- Opening Delimiter -

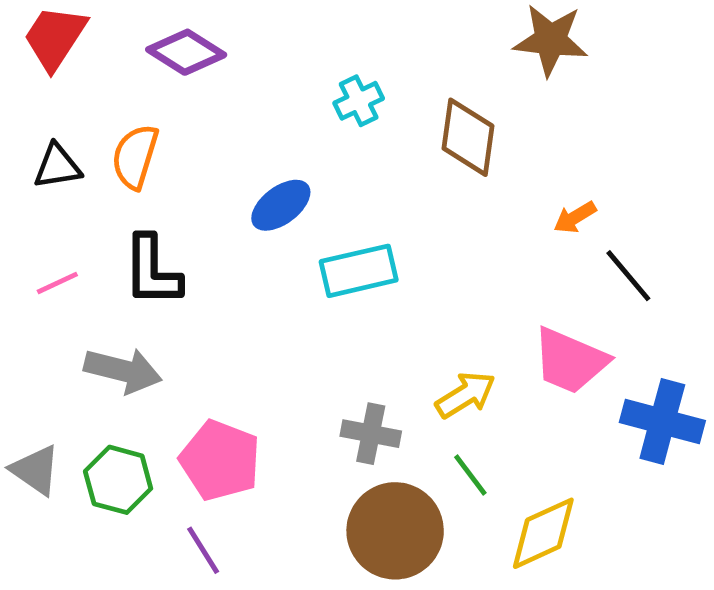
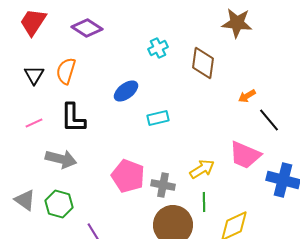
black triangle: (57, 166) -> (34, 75), turned -50
cyan rectangle: (359, 271) -> (158, 118), size x0.7
pink pentagon: (220, 460) -> (128, 176), moved
green line: (470, 475) -> (204, 202), turned 36

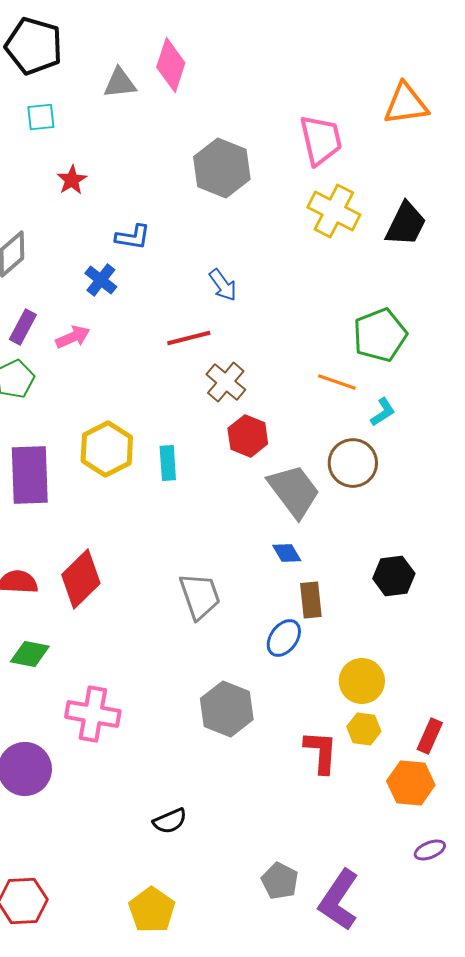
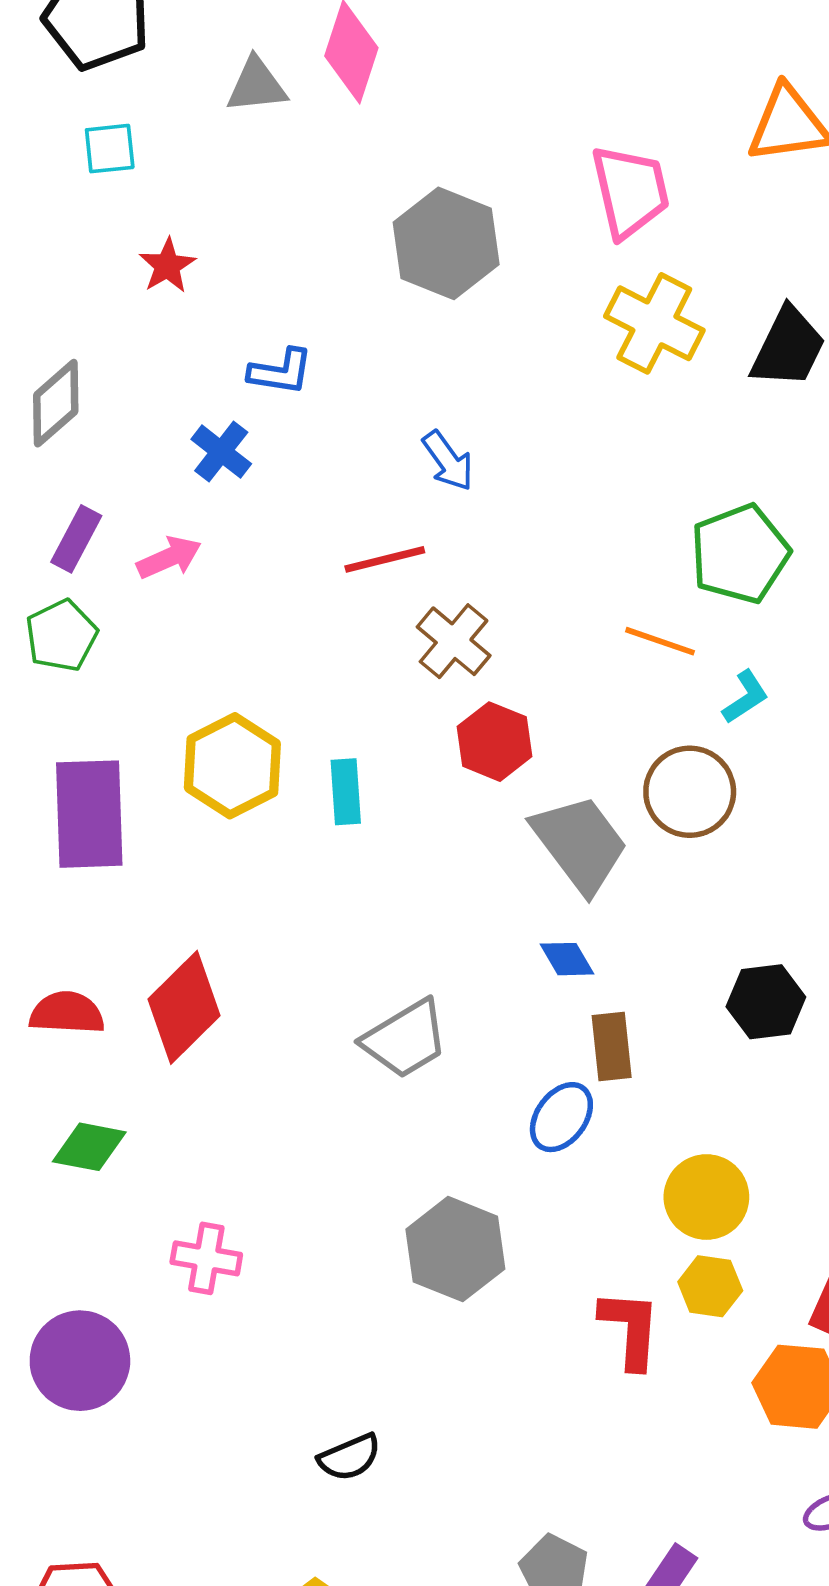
gray trapezoid: (200, 596) -> (405, 1039), turned 78
pink cross: (93, 714) -> (206, 1258), size x0.7

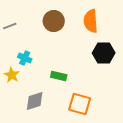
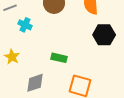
cyan cross: (25, 58) -> (25, 25), moved

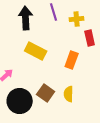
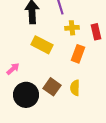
yellow cross: (77, 19) -> (72, 28), moved

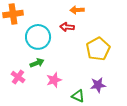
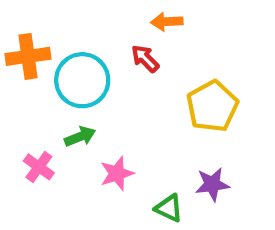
orange cross: (13, 14) -> (28, 56), moved
red arrow: (67, 27) -> (145, 59), turned 40

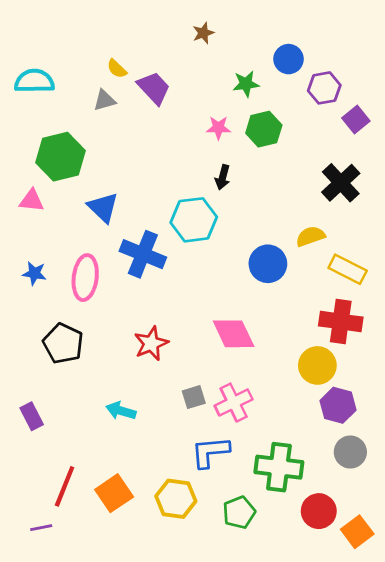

- Closing Delimiter -

Your goal:
Your answer should be every entry repeated exactly, minus the pictures.

Written reply:
black triangle: (57, 166) -> (34, 75), turned -50
cyan rectangle: (359, 271) -> (158, 118), size x0.7
pink pentagon: (220, 460) -> (128, 176), moved
green line: (470, 475) -> (204, 202), turned 36

gray trapezoid: (200, 596) -> (405, 1039), turned 78
pink cross: (93, 714) -> (206, 1258), size x0.7

cyan cross: (25, 58) -> (25, 25), moved

yellow cross: (77, 19) -> (72, 28), moved

orange cross: (13, 14) -> (28, 56), moved
red arrow: (67, 27) -> (145, 59), turned 40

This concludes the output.